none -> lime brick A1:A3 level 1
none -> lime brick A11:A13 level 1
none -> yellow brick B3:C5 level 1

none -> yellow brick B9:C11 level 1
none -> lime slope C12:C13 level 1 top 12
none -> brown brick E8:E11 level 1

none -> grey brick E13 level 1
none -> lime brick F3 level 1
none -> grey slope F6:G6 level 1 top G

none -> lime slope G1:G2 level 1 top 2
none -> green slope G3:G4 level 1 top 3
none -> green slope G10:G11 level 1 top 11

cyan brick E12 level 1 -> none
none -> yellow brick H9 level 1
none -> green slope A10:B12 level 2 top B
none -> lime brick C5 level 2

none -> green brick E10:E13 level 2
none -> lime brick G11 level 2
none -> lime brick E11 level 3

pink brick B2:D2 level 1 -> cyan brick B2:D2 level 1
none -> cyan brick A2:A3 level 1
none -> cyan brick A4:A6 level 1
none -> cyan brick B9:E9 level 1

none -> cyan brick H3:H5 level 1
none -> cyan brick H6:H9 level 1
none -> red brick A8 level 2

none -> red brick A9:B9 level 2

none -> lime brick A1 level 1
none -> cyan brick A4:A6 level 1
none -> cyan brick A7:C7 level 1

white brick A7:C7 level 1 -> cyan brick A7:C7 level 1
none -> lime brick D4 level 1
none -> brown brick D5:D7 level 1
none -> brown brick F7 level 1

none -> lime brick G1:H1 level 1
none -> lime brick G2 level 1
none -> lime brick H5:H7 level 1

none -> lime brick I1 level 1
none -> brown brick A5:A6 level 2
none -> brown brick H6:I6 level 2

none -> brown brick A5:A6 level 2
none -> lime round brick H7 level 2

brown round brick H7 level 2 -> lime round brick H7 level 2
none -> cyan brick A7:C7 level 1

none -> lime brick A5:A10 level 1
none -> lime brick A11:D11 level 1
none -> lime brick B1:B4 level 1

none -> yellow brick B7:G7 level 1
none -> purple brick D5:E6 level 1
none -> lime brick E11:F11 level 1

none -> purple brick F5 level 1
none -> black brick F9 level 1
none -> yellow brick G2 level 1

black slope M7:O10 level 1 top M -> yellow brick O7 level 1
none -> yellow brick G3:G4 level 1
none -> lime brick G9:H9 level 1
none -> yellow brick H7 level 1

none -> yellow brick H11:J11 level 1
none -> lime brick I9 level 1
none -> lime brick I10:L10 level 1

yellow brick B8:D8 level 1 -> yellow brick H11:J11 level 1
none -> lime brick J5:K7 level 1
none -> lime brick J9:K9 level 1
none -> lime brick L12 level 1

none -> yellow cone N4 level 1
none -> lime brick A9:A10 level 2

---*---

Exercise details:
Set down only the lines above that fall between the line holding "cyan brick E12 level 1 -> none" and the line holding "none -> brown brick D5:D7 level 1", inclusive, keeping each exact.

Answer to this problem:
cyan brick E12 level 1 -> none
none -> yellow brick H9 level 1
none -> green slope A10:B12 level 2 top B
none -> lime brick C5 level 2

none -> green brick E10:E13 level 2
none -> lime brick G11 level 2
none -> lime brick E11 level 3

pink brick B2:D2 level 1 -> cyan brick B2:D2 level 1
none -> cyan brick A2:A3 level 1
none -> cyan brick A4:A6 level 1
none -> cyan brick B9:E9 level 1

none -> cyan brick H3:H5 level 1
none -> cyan brick H6:H9 level 1
none -> red brick A8 level 2

none -> red brick A9:B9 level 2

none -> lime brick A1 level 1
none -> cyan brick A4:A6 level 1
none -> cyan brick A7:C7 level 1

white brick A7:C7 level 1 -> cyan brick A7:C7 level 1
none -> lime brick D4 level 1
none -> brown brick D5:D7 level 1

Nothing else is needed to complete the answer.